▶ Exercise description: Every line with the string "pawn" should be copied from the data.

▶ Data:

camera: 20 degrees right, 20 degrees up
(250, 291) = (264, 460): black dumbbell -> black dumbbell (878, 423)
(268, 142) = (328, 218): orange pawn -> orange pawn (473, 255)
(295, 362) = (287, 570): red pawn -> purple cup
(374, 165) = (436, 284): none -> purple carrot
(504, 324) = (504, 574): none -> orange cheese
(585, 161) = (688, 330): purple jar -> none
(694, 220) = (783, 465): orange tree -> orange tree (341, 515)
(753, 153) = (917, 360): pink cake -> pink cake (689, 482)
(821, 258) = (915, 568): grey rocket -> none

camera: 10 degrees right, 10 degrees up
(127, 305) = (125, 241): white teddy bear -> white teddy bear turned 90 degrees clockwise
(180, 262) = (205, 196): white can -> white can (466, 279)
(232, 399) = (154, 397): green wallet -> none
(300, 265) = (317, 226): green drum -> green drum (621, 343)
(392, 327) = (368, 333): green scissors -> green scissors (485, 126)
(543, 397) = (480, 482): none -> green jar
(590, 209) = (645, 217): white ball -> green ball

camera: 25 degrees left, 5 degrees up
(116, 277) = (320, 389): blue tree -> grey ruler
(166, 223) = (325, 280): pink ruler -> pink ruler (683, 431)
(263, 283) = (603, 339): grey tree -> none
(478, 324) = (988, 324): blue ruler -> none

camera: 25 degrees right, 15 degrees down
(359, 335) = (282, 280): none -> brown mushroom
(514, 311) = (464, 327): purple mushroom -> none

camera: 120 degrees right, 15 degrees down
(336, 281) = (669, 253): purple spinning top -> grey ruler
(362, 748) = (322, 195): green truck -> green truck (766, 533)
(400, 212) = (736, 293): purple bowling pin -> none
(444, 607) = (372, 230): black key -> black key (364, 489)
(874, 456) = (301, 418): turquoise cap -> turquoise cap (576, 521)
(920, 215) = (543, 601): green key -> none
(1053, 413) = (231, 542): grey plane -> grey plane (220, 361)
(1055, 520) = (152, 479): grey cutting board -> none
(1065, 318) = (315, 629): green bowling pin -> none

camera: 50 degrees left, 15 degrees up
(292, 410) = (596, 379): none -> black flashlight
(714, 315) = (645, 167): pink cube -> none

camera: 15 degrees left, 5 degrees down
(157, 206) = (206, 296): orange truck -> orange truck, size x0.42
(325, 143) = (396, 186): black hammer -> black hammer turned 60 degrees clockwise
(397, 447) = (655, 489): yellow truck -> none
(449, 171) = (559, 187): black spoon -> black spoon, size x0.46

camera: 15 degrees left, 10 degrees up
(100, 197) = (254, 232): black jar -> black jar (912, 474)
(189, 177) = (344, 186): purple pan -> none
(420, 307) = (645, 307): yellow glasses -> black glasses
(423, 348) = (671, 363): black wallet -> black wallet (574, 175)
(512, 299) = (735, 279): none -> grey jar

▶ Reply to the exercise:
(268, 142) = (328, 218): orange pawn -> orange pawn (473, 255)
(295, 362) = (287, 570): red pawn -> purple cup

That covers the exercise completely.